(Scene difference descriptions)
•••

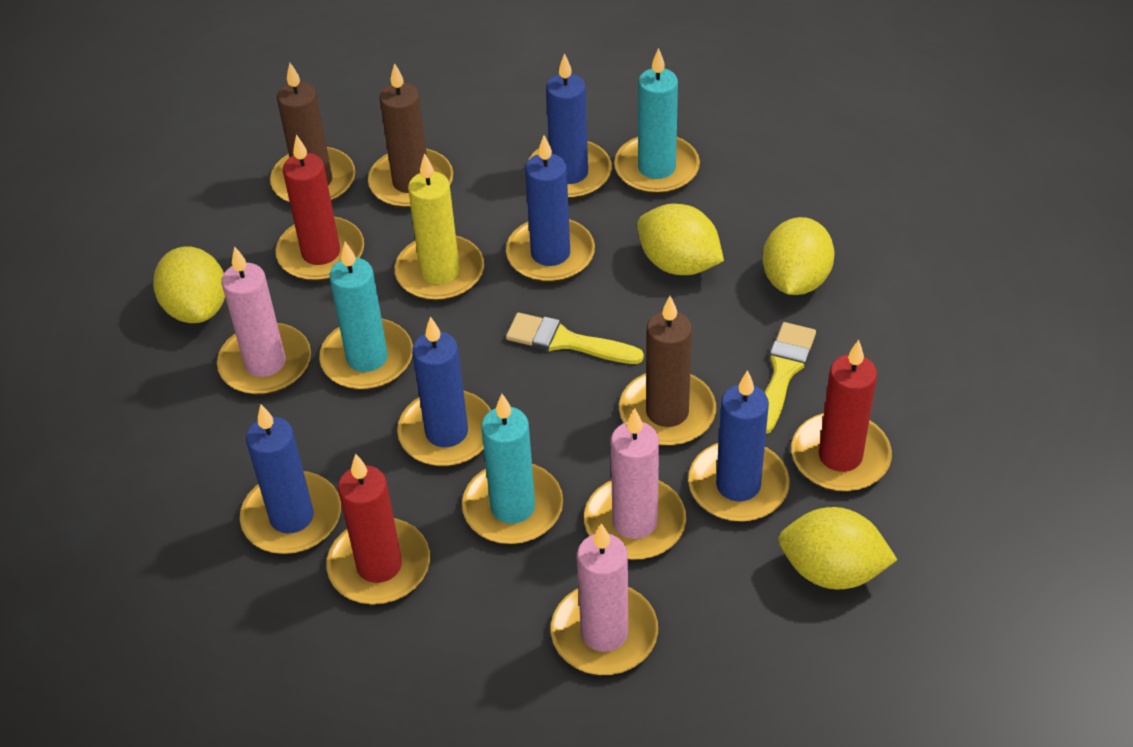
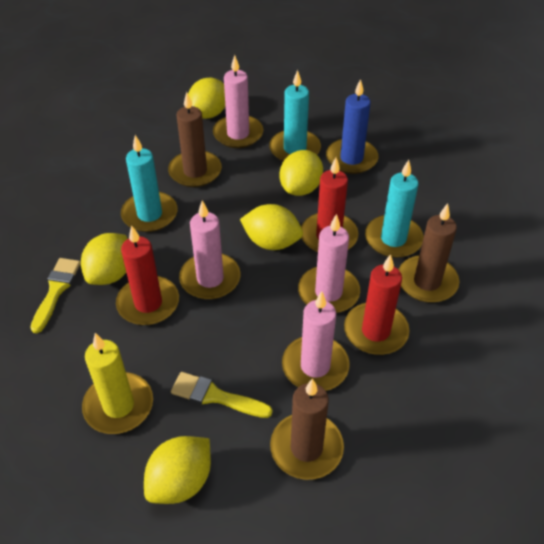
blue candle: 5 -> 1
pink candle: 3 -> 4
yellow lemon: 4 -> 5

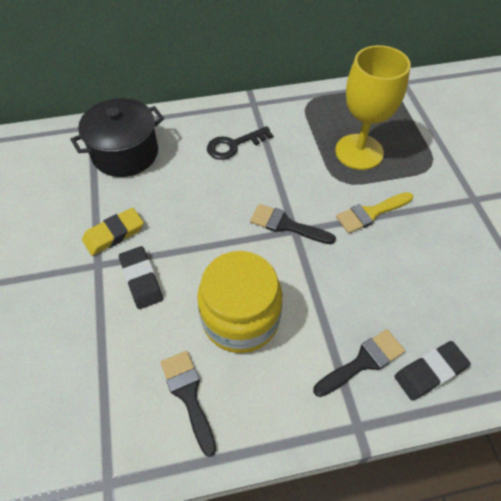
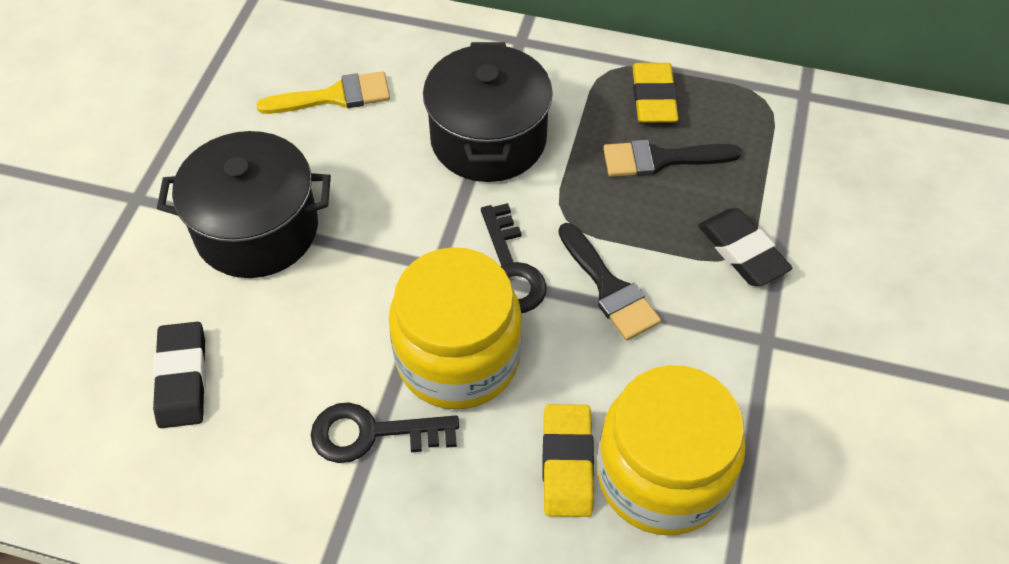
black brush: 3 -> 2
black key: 1 -> 2
black pot: 1 -> 2
yellow eraser: 1 -> 2
yellow goblet: 1 -> 0
yellow jar: 1 -> 2

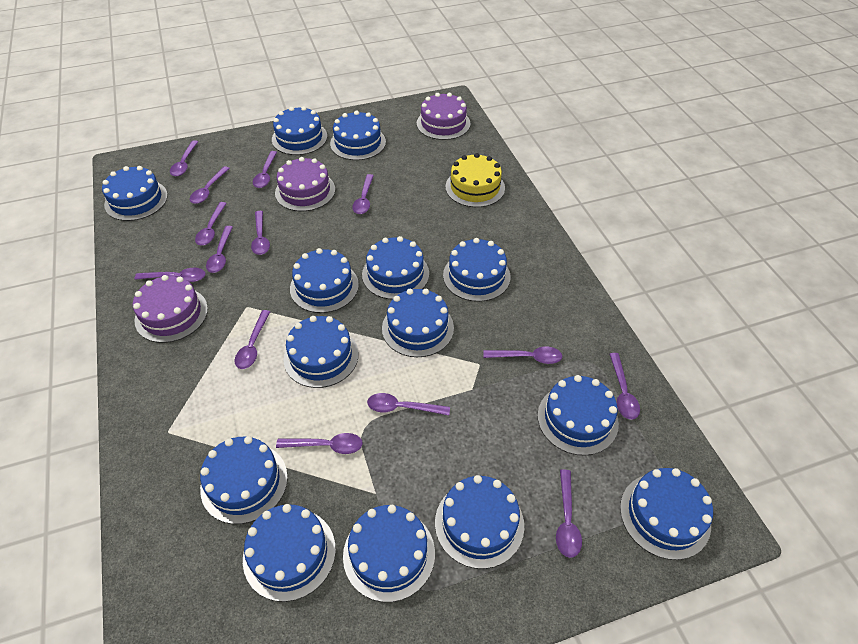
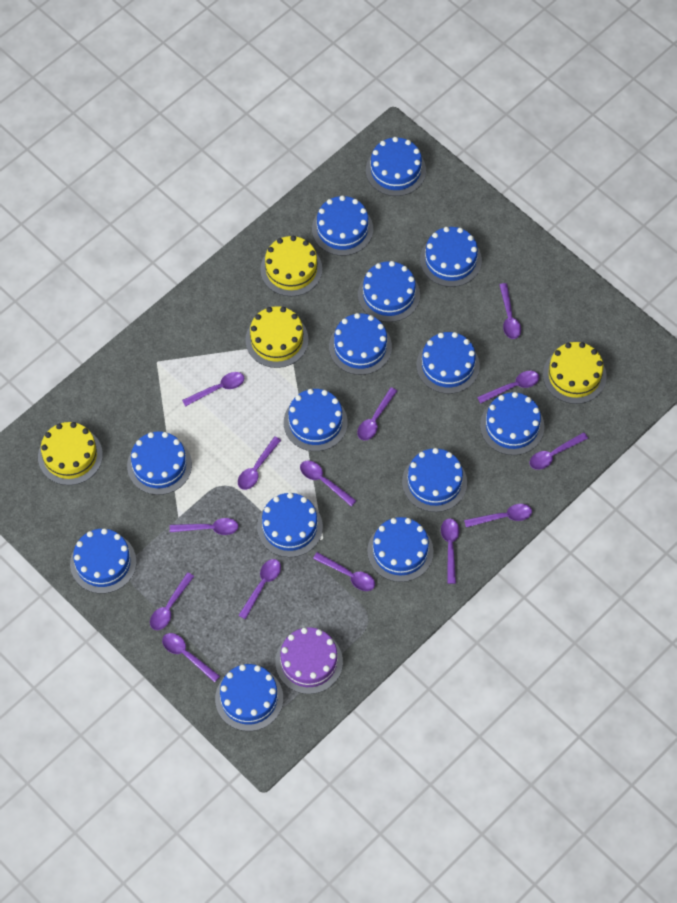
purple cake: 3 -> 1
yellow cake: 1 -> 4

•••

Scan the data above line by line. Please say how many lines hold the word "black", and give only that number.

3